EXERCISE MATERIAL below:

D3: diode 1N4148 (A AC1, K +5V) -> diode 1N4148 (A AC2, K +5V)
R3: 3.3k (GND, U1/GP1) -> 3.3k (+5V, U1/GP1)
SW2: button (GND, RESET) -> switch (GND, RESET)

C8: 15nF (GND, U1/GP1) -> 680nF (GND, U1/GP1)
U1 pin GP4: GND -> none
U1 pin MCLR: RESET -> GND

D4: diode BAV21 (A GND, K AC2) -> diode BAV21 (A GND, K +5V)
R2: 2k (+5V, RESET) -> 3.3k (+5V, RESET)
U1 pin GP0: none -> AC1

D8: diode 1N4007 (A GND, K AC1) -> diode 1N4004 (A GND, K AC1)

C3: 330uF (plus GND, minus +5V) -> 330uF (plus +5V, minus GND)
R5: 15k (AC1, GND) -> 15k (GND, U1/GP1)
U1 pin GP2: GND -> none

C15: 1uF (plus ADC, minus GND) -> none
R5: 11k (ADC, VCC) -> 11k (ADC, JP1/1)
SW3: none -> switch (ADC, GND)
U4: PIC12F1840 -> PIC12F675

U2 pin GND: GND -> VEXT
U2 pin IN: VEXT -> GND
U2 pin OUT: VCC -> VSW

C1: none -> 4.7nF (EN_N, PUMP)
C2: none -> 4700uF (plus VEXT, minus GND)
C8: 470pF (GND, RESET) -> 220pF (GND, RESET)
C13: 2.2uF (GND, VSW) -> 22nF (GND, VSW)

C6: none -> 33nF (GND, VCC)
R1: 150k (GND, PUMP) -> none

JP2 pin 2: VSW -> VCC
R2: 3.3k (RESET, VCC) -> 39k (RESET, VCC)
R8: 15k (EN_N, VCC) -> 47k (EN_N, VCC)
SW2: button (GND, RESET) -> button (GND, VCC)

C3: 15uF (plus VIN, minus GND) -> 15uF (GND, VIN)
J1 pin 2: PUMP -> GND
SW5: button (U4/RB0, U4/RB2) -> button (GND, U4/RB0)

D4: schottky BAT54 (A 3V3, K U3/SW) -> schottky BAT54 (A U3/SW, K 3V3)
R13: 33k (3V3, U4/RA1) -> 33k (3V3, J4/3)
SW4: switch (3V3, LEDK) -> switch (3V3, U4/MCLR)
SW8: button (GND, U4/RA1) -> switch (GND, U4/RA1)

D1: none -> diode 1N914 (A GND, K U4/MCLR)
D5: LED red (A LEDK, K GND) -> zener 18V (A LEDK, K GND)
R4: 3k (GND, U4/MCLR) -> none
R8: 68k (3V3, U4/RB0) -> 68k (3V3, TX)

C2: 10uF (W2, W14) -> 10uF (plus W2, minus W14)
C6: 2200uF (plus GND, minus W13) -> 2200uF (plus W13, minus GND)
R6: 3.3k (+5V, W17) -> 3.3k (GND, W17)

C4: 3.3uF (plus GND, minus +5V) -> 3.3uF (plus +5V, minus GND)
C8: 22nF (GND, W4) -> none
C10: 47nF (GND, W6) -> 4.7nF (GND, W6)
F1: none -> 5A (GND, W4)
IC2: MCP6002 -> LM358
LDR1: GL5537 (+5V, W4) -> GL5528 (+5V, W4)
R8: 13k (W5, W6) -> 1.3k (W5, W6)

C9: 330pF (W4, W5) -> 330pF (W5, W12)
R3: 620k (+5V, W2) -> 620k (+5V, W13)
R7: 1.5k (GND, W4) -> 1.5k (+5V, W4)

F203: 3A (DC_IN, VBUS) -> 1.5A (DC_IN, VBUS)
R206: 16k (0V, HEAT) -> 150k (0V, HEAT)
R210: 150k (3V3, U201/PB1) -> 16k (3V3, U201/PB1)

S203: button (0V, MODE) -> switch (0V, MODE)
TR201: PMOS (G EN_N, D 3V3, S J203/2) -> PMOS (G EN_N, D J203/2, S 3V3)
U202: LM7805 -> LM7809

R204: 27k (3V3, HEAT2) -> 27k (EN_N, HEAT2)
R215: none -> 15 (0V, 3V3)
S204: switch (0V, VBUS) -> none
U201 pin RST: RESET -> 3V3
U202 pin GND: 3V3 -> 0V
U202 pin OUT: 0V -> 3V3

End of EXERCISE MATERIAL.

EXERCISE REQUIREMENTS: Produce a word-for-word restatement of all the records.

TASK ANSWER:
D3: diode 1N4148 (A AC1, K +5V) -> diode 1N4148 (A AC2, K +5V)
R3: 3.3k (GND, U1/GP1) -> 3.3k (+5V, U1/GP1)
SW2: button (GND, RESET) -> switch (GND, RESET)

C8: 15nF (GND, U1/GP1) -> 680nF (GND, U1/GP1)
U1 pin GP4: GND -> none
U1 pin MCLR: RESET -> GND

D4: diode BAV21 (A GND, K AC2) -> diode BAV21 (A GND, K +5V)
R2: 2k (+5V, RESET) -> 3.3k (+5V, RESET)
U1 pin GP0: none -> AC1

D8: diode 1N4007 (A GND, K AC1) -> diode 1N4004 (A GND, K AC1)

C3: 330uF (plus GND, minus +5V) -> 330uF (plus +5V, minus GND)
R5: 15k (AC1, GND) -> 15k (GND, U1/GP1)
U1 pin GP2: GND -> none

C15: 1uF (plus ADC, minus GND) -> none
R5: 11k (ADC, VCC) -> 11k (ADC, JP1/1)
SW3: none -> switch (ADC, GND)
U4: PIC12F1840 -> PIC12F675

U2 pin GND: GND -> VEXT
U2 pin IN: VEXT -> GND
U2 pin OUT: VCC -> VSW

C1: none -> 4.7nF (EN_N, PUMP)
C2: none -> 4700uF (plus VEXT, minus GND)
C8: 470pF (GND, RESET) -> 220pF (GND, RESET)
C13: 2.2uF (GND, VSW) -> 22nF (GND, VSW)

C6: none -> 33nF (GND, VCC)
R1: 150k (GND, PUMP) -> none

JP2 pin 2: VSW -> VCC
R2: 3.3k (RESET, VCC) -> 39k (RESET, VCC)
R8: 15k (EN_N, VCC) -> 47k (EN_N, VCC)
SW2: button (GND, RESET) -> button (GND, VCC)

C3: 15uF (plus VIN, minus GND) -> 15uF (GND, VIN)
J1 pin 2: PUMP -> GND
SW5: button (U4/RB0, U4/RB2) -> button (GND, U4/RB0)

D4: schottky BAT54 (A 3V3, K U3/SW) -> schottky BAT54 (A U3/SW, K 3V3)
R13: 33k (3V3, U4/RA1) -> 33k (3V3, J4/3)
SW4: switch (3V3, LEDK) -> switch (3V3, U4/MCLR)
SW8: button (GND, U4/RA1) -> switch (GND, U4/RA1)

D1: none -> diode 1N914 (A GND, K U4/MCLR)
D5: LED red (A LEDK, K GND) -> zener 18V (A LEDK, K GND)
R4: 3k (GND, U4/MCLR) -> none
R8: 68k (3V3, U4/RB0) -> 68k (3V3, TX)

C2: 10uF (W2, W14) -> 10uF (plus W2, minus W14)
C6: 2200uF (plus GND, minus W13) -> 2200uF (plus W13, minus GND)
R6: 3.3k (+5V, W17) -> 3.3k (GND, W17)

C4: 3.3uF (plus GND, minus +5V) -> 3.3uF (plus +5V, minus GND)
C8: 22nF (GND, W4) -> none
C10: 47nF (GND, W6) -> 4.7nF (GND, W6)
F1: none -> 5A (GND, W4)
IC2: MCP6002 -> LM358
LDR1: GL5537 (+5V, W4) -> GL5528 (+5V, W4)
R8: 13k (W5, W6) -> 1.3k (W5, W6)

C9: 330pF (W4, W5) -> 330pF (W5, W12)
R3: 620k (+5V, W2) -> 620k (+5V, W13)
R7: 1.5k (GND, W4) -> 1.5k (+5V, W4)

F203: 3A (DC_IN, VBUS) -> 1.5A (DC_IN, VBUS)
R206: 16k (0V, HEAT) -> 150k (0V, HEAT)
R210: 150k (3V3, U201/PB1) -> 16k (3V3, U201/PB1)

S203: button (0V, MODE) -> switch (0V, MODE)
TR201: PMOS (G EN_N, D 3V3, S J203/2) -> PMOS (G EN_N, D J203/2, S 3V3)
U202: LM7805 -> LM7809

R204: 27k (3V3, HEAT2) -> 27k (EN_N, HEAT2)
R215: none -> 15 (0V, 3V3)
S204: switch (0V, VBUS) -> none
U201 pin RST: RESET -> 3V3
U202 pin GND: 3V3 -> 0V
U202 pin OUT: 0V -> 3V3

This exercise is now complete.